▶ **Problem details**: Give again, word for word, every line below from the one that has "BARO3 pin VCC: VIN -> none" through the one that has "FAN pin SIG: D3 -> D4", both included, and no others.

▶ **Data for the task**:
*****
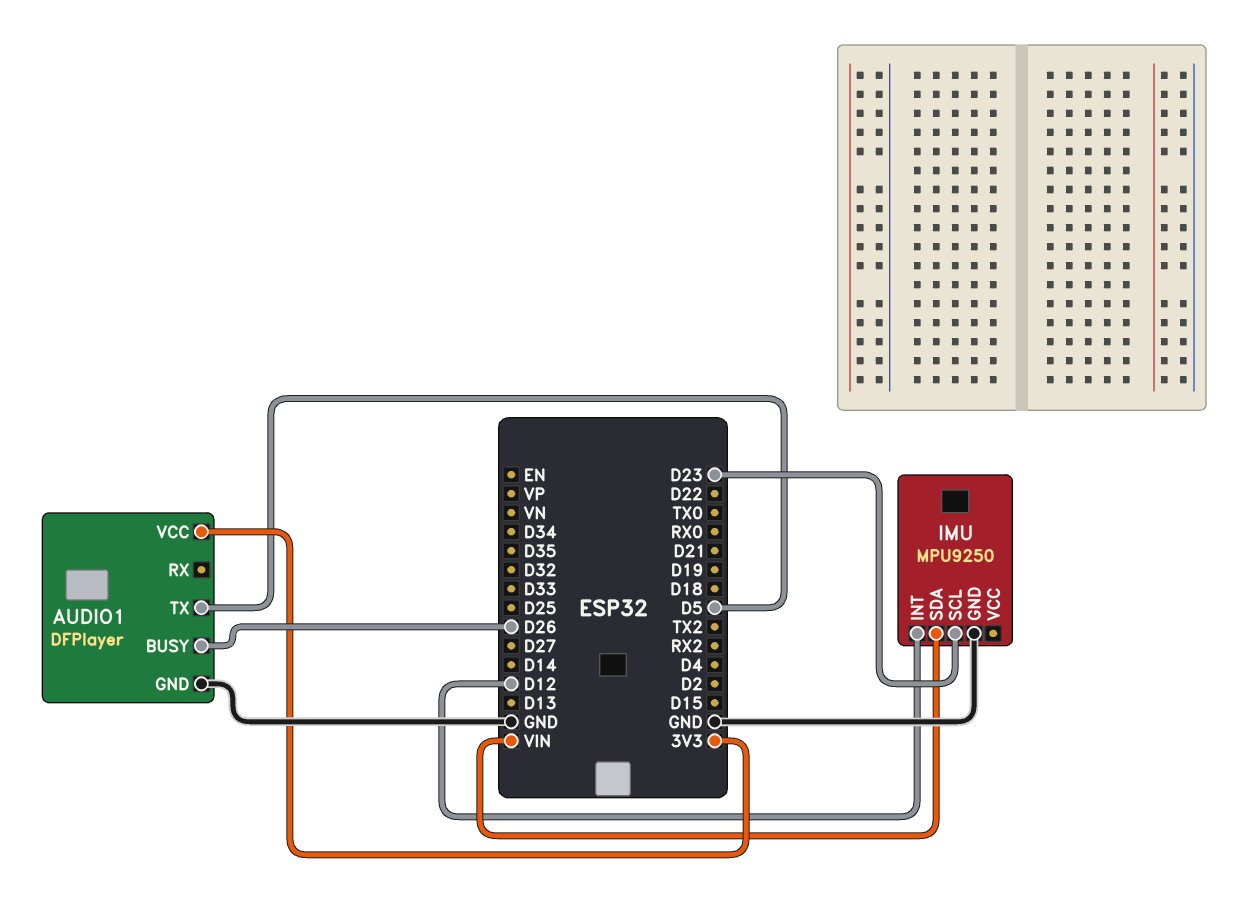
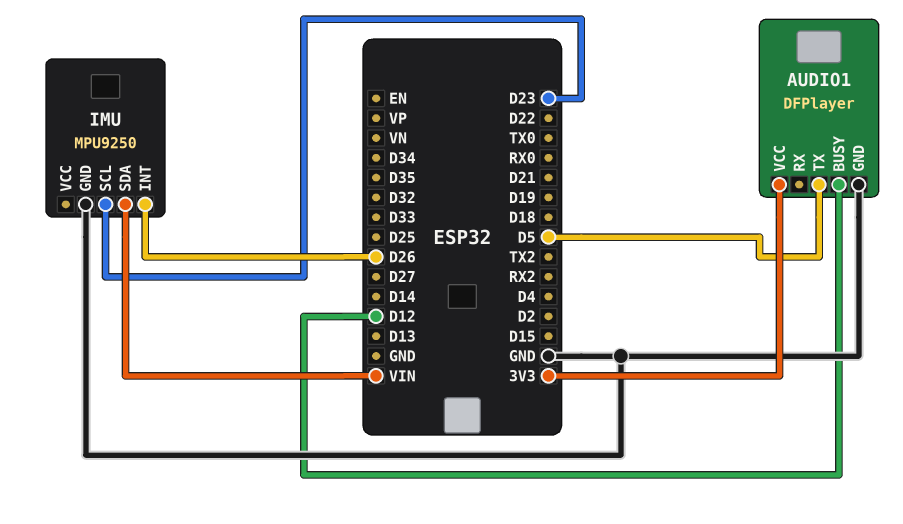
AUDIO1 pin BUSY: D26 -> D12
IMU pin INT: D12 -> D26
*****
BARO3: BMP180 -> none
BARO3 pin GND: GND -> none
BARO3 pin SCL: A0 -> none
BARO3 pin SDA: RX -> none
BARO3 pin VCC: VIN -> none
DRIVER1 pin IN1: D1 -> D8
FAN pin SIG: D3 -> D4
*****
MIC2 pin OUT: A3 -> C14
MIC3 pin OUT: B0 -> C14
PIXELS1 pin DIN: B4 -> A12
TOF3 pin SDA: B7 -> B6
*****
▶ **Output**:
BARO3 pin VCC: VIN -> none
DRIVER1 pin IN1: D1 -> D8
FAN pin SIG: D3 -> D4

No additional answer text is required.